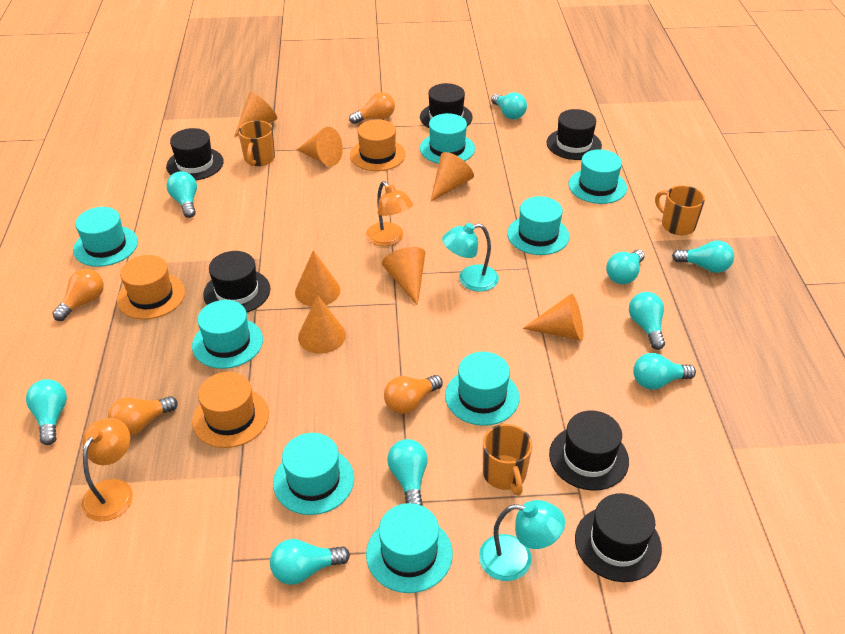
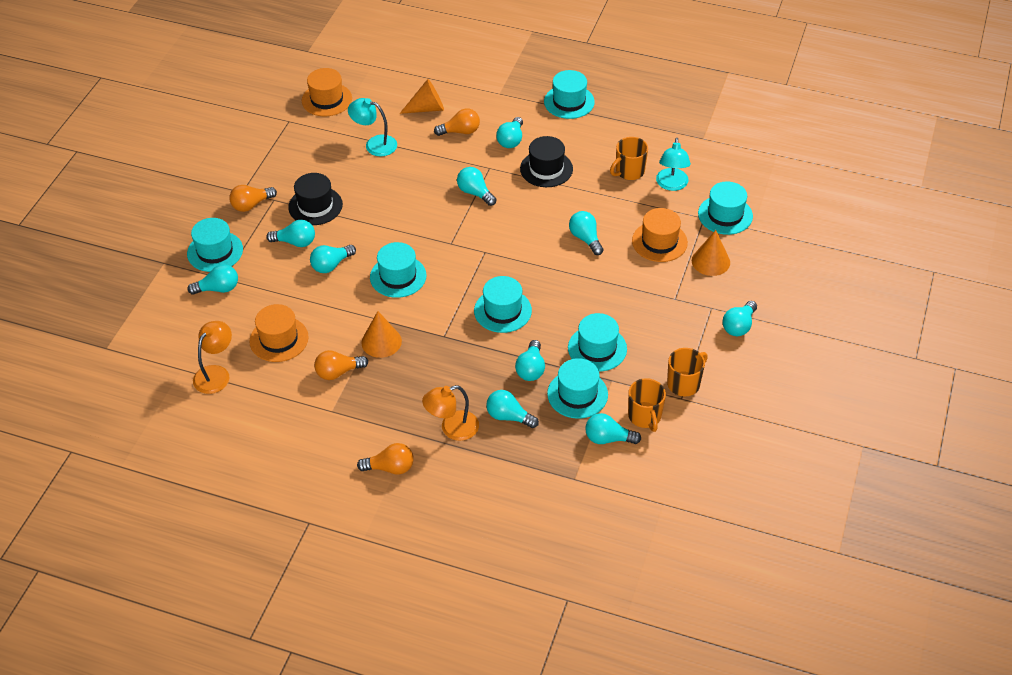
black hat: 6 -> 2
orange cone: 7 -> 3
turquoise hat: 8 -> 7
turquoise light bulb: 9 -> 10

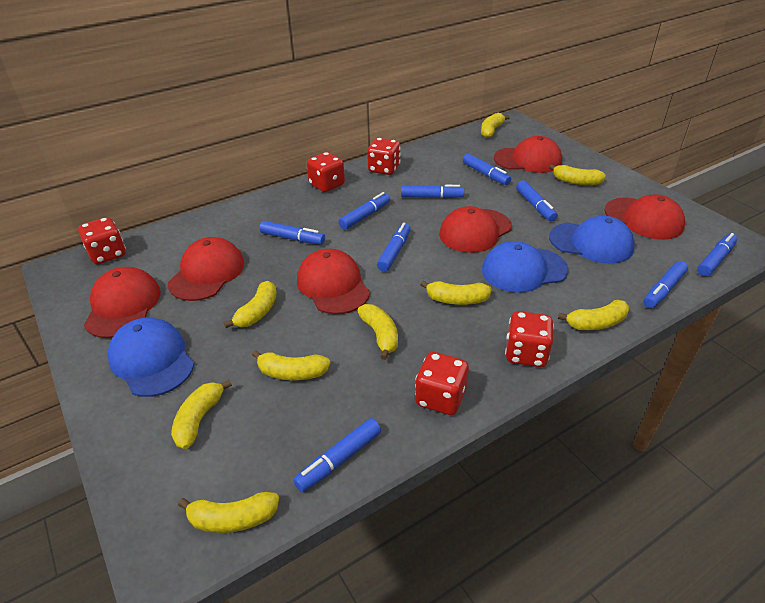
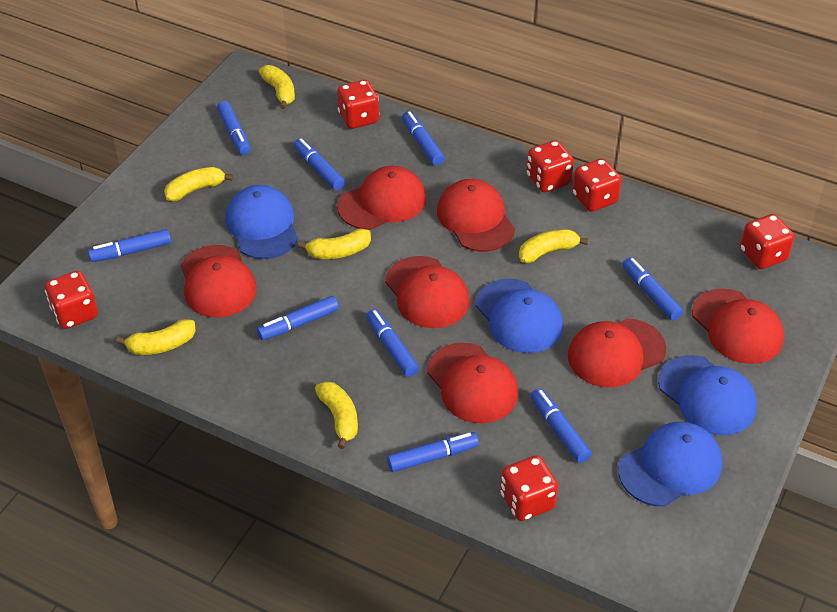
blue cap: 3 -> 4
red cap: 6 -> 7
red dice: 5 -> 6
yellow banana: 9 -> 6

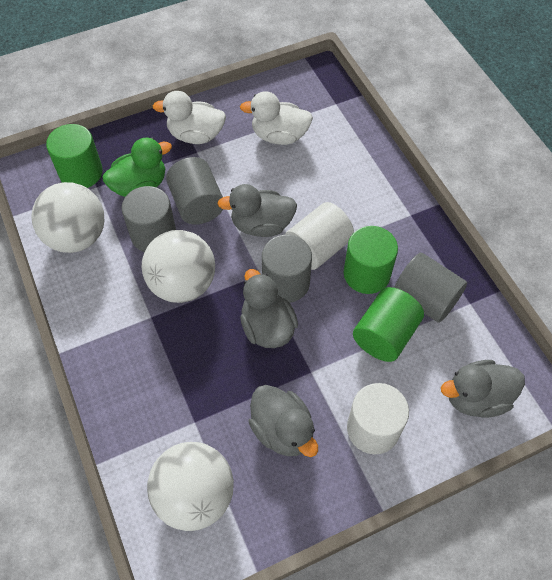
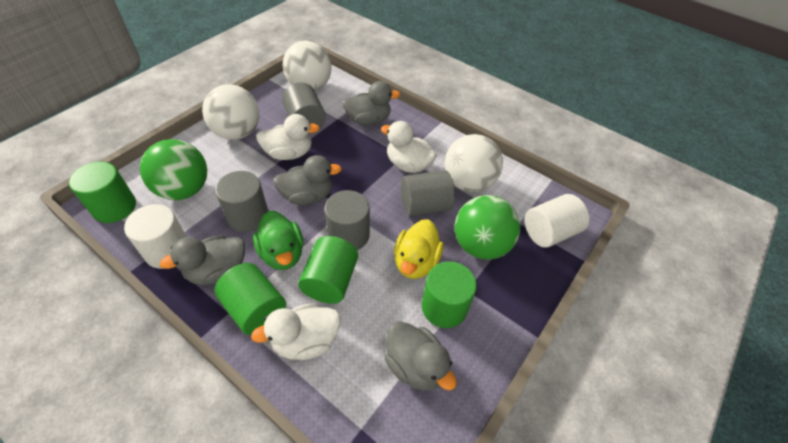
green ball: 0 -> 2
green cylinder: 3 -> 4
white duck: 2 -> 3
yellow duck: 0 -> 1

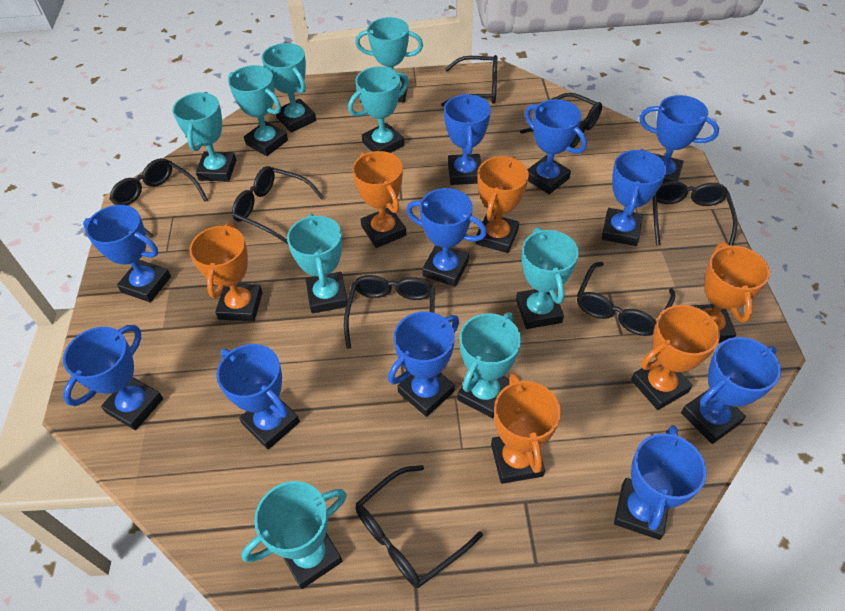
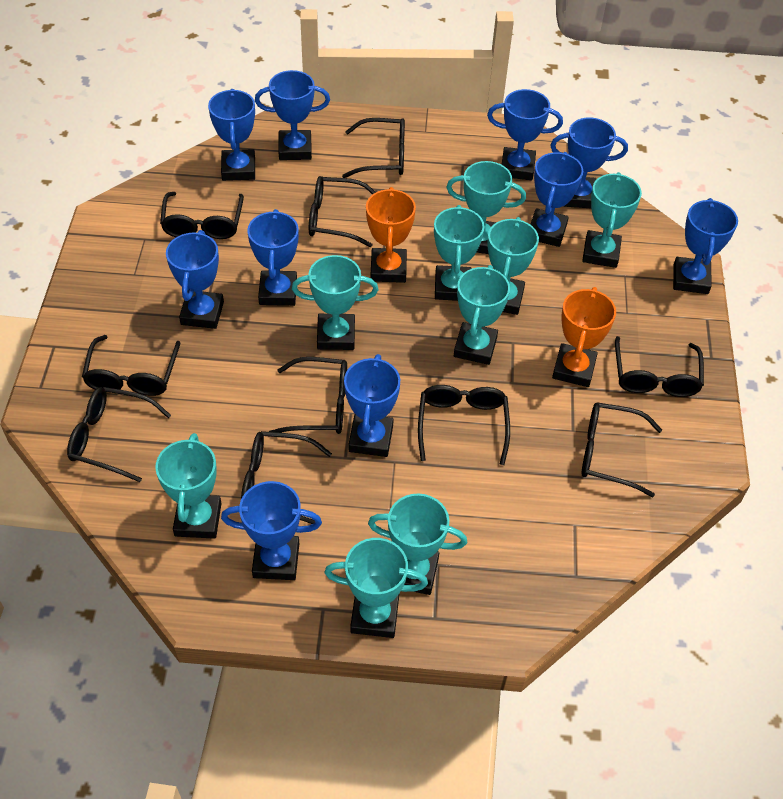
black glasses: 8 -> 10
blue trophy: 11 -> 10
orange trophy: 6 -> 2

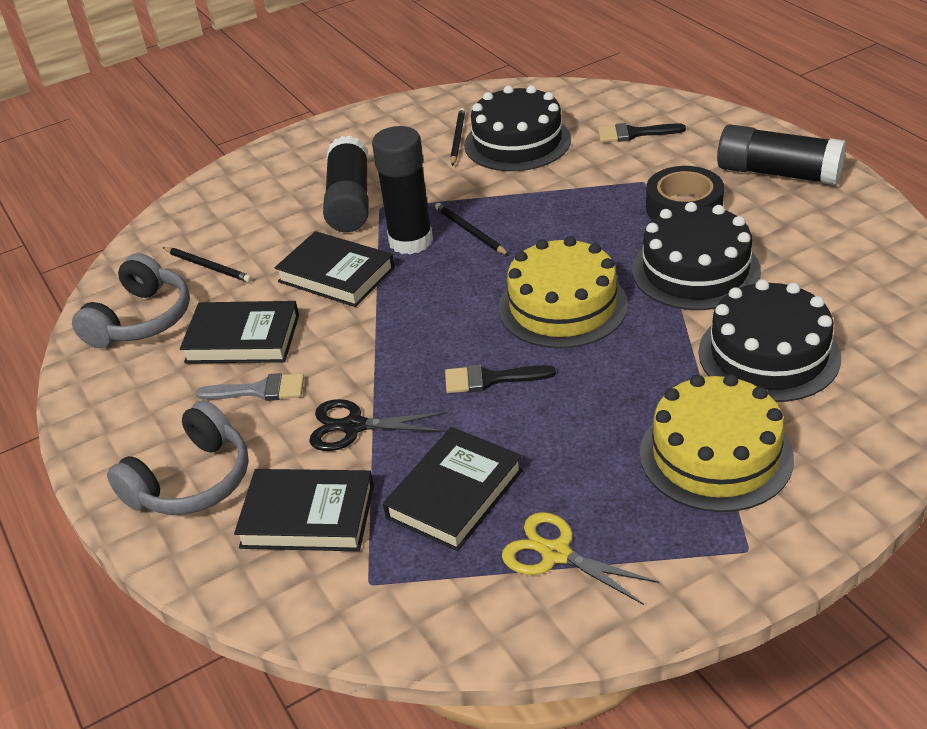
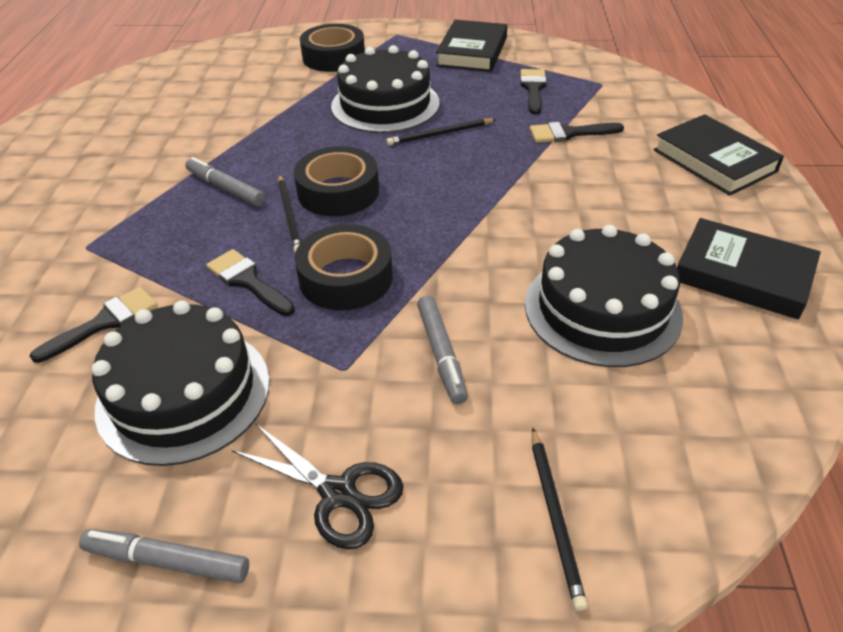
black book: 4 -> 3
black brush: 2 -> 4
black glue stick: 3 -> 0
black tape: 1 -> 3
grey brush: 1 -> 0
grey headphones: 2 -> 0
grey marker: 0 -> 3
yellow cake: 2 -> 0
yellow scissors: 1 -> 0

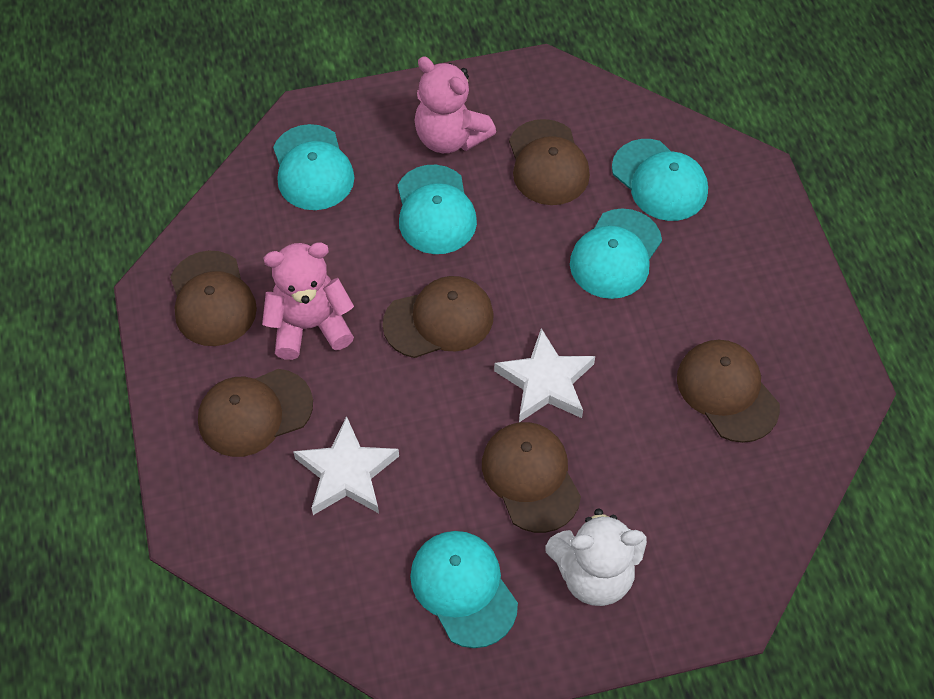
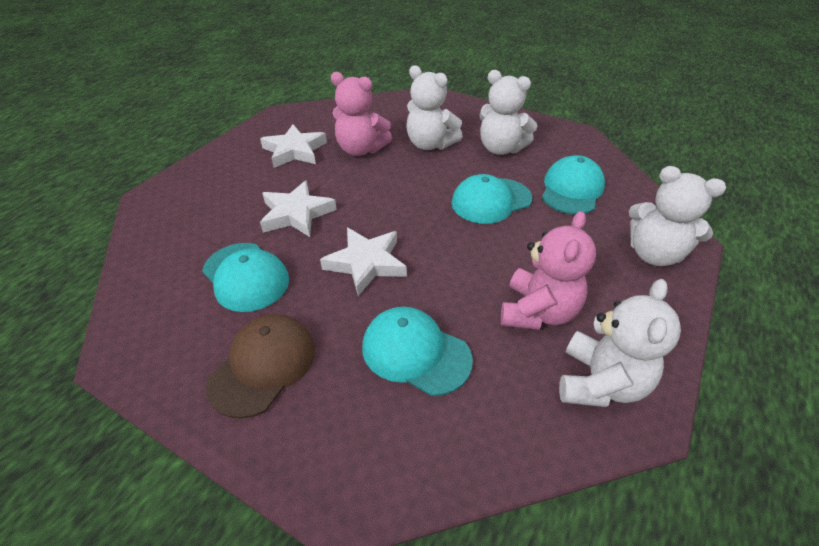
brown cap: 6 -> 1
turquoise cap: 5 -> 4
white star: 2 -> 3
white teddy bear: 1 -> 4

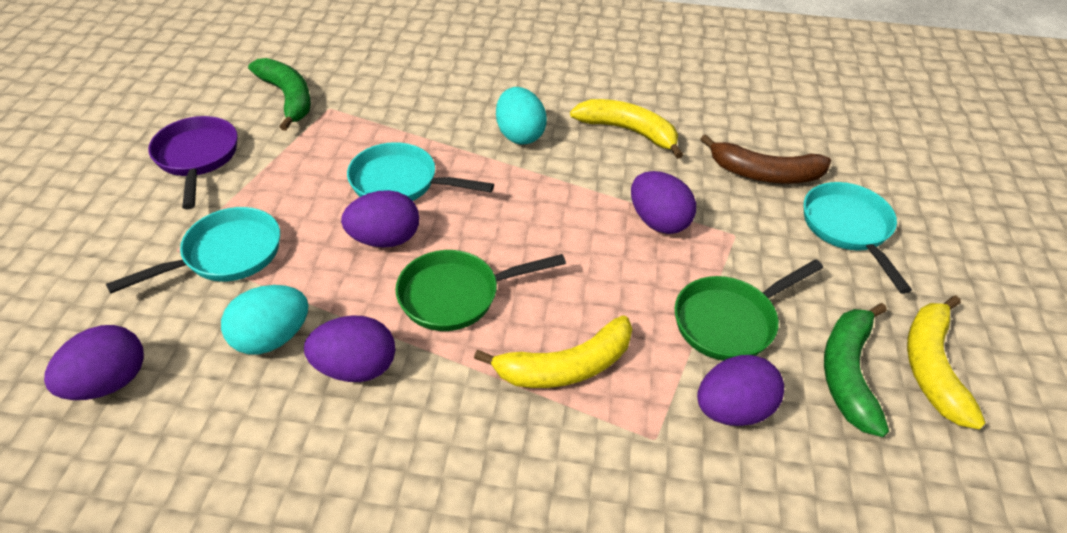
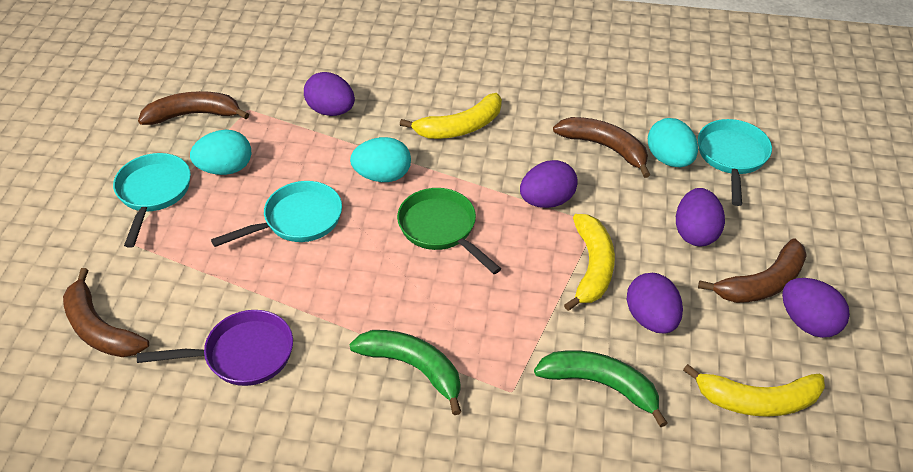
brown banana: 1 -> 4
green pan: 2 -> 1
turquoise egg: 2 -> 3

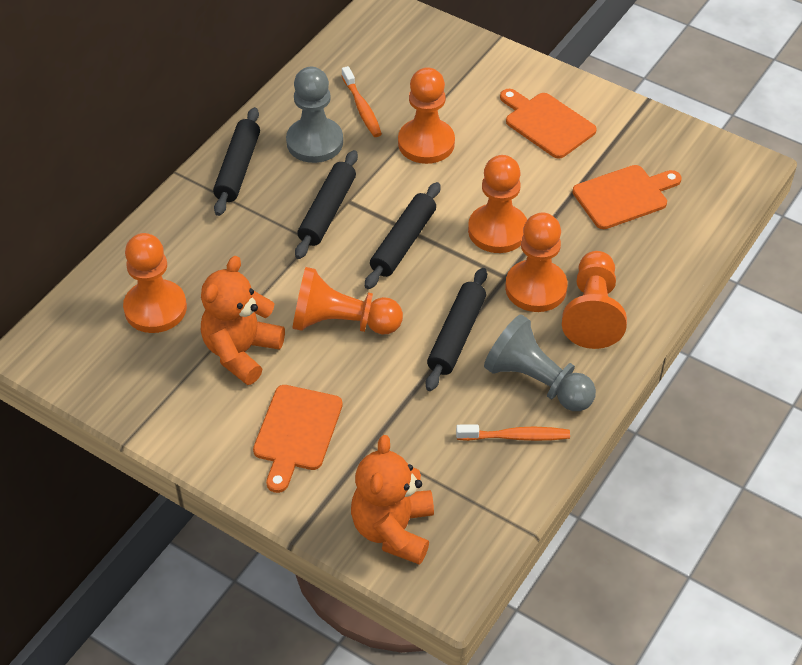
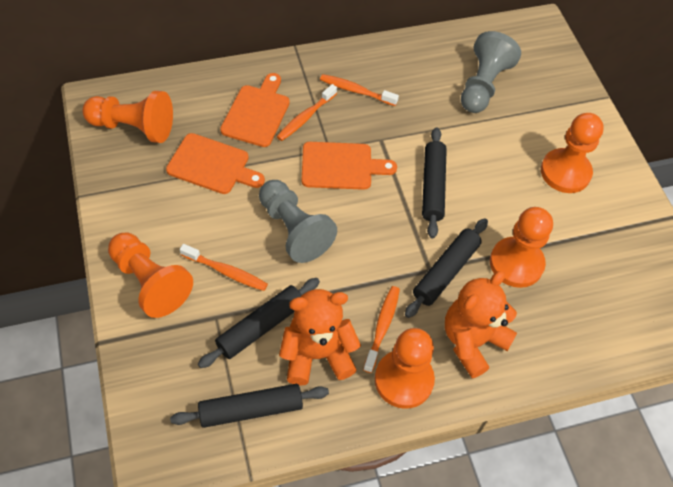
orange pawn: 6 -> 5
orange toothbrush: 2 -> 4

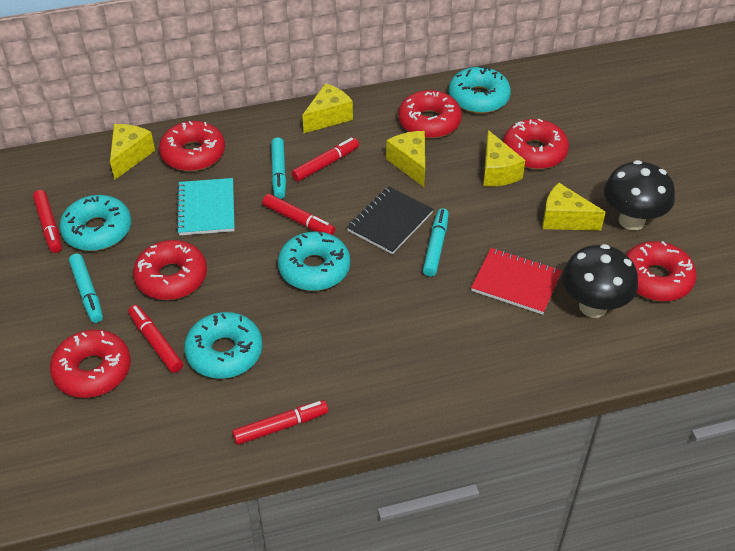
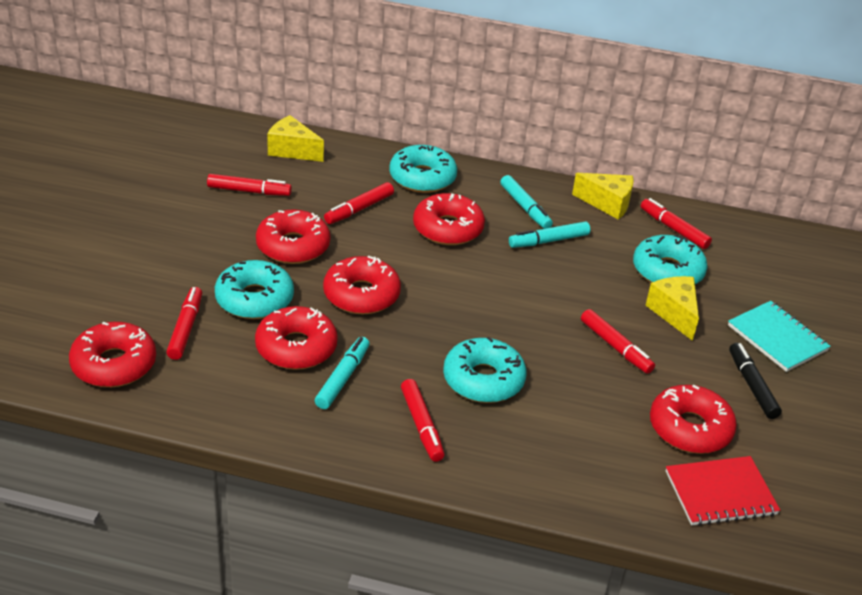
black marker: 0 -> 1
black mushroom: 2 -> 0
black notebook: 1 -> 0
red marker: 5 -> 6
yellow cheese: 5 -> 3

####################

* How to complete this task:
Nothing but the lines from the one holding "turquoise egg: 2 -> 3" through the last line of the listing should appear in the answer, copied exactly and without pictures.

* Reply to the task:
turquoise egg: 2 -> 3

orange pawn: 6 -> 5
orange toothbrush: 2 -> 4

black marker: 0 -> 1
black mushroom: 2 -> 0
black notebook: 1 -> 0
red marker: 5 -> 6
yellow cheese: 5 -> 3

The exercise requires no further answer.